[Recorded information Boundary: Start]

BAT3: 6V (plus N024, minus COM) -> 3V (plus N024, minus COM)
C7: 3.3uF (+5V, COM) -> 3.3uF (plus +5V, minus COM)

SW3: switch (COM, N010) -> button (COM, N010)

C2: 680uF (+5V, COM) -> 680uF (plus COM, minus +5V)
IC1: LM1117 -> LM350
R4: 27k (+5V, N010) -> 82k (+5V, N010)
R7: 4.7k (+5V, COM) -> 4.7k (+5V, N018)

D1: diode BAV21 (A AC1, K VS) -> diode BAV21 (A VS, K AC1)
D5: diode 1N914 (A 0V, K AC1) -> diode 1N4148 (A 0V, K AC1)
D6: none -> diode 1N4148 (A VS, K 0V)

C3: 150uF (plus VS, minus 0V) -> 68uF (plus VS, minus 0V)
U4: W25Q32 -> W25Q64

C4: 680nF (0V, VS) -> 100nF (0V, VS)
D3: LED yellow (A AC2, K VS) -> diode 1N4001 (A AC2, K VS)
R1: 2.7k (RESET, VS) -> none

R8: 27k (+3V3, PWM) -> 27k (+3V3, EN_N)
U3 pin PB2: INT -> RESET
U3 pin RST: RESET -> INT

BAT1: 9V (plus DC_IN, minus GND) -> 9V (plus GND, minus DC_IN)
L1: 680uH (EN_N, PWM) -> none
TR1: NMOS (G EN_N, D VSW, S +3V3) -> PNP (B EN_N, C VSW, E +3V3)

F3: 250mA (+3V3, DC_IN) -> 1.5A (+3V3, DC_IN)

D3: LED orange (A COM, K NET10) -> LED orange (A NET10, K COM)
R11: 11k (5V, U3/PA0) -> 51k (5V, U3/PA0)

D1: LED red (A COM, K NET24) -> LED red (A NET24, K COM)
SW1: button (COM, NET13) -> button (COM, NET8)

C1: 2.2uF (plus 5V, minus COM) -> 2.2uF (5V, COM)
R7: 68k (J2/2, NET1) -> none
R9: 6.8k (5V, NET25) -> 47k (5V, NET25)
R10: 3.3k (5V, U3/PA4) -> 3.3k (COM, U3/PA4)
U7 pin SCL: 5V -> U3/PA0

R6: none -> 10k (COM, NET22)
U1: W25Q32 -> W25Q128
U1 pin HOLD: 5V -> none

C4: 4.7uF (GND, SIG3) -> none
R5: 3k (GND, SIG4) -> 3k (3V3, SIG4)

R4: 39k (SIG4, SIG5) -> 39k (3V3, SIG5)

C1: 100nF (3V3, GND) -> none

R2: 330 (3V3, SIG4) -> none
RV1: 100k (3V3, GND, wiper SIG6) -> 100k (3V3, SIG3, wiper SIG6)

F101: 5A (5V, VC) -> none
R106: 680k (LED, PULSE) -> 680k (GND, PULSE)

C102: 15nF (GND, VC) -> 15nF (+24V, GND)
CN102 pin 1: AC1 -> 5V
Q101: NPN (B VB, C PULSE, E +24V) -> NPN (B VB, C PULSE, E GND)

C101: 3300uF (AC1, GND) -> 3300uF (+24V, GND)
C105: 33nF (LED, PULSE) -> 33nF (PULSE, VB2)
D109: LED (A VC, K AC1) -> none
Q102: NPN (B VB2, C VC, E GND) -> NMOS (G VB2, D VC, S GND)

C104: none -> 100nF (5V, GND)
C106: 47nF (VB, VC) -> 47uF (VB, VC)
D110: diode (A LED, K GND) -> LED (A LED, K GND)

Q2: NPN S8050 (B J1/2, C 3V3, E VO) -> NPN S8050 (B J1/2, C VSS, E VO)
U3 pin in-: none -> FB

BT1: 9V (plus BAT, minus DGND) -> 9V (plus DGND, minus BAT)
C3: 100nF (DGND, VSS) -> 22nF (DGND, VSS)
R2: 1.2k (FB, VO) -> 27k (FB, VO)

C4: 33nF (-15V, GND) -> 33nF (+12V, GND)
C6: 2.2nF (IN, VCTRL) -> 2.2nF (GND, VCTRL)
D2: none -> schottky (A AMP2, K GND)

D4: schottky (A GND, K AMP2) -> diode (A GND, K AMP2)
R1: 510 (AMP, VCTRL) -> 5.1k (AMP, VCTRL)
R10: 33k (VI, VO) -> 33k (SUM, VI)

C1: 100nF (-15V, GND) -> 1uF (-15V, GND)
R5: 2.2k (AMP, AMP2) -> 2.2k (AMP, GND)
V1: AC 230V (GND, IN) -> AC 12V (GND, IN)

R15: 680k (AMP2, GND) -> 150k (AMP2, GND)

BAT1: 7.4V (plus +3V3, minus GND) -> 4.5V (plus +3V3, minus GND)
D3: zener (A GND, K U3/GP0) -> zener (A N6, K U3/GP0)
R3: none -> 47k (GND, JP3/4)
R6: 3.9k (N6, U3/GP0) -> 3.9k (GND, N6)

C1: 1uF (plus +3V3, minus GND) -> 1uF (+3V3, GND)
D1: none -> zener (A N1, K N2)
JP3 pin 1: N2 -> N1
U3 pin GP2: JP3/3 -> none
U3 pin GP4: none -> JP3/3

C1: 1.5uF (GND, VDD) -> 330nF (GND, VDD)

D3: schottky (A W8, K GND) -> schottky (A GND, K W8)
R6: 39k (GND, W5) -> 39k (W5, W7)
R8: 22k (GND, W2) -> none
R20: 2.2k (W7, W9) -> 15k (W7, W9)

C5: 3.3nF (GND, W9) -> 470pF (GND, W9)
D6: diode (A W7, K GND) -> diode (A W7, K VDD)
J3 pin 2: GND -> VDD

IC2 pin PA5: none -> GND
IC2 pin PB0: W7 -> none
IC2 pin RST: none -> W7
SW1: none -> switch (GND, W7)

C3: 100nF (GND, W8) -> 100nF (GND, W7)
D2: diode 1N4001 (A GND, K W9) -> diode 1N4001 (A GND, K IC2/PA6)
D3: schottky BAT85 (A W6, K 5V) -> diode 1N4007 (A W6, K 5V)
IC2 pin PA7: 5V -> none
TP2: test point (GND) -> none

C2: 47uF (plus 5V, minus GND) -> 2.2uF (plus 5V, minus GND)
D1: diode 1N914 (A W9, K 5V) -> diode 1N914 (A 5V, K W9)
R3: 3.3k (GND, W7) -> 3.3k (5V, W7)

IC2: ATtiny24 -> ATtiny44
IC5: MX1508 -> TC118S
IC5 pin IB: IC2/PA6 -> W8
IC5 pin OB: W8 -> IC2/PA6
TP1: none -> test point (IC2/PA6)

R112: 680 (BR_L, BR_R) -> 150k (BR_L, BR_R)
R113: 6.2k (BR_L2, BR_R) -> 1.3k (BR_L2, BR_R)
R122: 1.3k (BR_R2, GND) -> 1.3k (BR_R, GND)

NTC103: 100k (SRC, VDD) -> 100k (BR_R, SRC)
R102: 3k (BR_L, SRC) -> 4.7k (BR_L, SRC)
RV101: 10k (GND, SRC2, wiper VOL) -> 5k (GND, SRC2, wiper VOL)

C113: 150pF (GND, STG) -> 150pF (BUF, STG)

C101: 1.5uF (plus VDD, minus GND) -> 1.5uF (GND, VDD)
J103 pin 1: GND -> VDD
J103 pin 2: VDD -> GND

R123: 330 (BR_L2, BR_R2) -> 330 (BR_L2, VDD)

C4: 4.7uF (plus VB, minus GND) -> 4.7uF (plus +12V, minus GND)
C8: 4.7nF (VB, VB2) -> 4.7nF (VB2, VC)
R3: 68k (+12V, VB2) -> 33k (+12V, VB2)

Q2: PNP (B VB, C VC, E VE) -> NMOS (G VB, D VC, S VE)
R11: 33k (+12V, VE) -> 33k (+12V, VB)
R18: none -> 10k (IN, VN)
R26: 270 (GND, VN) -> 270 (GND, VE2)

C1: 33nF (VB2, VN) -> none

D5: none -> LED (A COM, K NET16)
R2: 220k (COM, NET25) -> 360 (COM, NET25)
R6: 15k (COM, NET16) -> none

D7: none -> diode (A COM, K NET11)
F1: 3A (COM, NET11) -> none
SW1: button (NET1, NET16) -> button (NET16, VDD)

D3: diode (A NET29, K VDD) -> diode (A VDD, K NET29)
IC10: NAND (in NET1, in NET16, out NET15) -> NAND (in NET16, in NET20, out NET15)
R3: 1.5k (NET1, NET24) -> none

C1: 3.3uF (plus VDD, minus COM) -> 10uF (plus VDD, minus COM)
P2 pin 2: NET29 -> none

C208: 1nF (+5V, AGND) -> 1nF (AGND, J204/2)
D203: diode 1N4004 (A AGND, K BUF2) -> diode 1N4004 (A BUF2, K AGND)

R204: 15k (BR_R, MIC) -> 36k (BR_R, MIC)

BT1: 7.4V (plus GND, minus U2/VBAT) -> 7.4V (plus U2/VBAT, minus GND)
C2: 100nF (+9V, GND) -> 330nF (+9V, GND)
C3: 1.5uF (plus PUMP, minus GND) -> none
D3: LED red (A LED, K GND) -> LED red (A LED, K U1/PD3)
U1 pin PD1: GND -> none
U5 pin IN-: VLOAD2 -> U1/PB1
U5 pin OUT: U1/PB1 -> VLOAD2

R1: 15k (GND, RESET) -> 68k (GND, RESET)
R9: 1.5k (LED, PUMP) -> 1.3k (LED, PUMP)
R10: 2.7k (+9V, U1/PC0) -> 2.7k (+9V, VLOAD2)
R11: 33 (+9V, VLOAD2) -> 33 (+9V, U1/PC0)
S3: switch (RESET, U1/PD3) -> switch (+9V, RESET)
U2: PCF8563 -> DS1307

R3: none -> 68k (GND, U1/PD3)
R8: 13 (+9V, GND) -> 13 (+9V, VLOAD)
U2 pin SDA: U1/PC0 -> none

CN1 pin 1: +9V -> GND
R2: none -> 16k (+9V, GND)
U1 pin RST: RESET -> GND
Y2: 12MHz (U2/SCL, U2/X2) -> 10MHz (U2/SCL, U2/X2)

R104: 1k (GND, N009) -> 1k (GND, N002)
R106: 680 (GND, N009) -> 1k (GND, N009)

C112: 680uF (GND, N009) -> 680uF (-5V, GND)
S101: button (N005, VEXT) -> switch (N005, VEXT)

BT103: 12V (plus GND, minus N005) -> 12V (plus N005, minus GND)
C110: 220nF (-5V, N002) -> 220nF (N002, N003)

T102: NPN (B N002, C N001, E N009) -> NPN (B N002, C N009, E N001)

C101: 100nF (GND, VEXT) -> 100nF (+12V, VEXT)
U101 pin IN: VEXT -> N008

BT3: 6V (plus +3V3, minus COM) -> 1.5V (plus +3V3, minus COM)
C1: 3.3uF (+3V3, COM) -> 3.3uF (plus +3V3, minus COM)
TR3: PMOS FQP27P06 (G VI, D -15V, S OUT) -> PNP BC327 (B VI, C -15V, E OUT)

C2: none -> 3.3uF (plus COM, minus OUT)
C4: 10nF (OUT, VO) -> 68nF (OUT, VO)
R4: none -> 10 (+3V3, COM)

[Recorded information Boundary: End]

**Task brief**
For the entries above, please state how many lines contain the string "VEXT"; give the number and nothing else.

**Answer**
3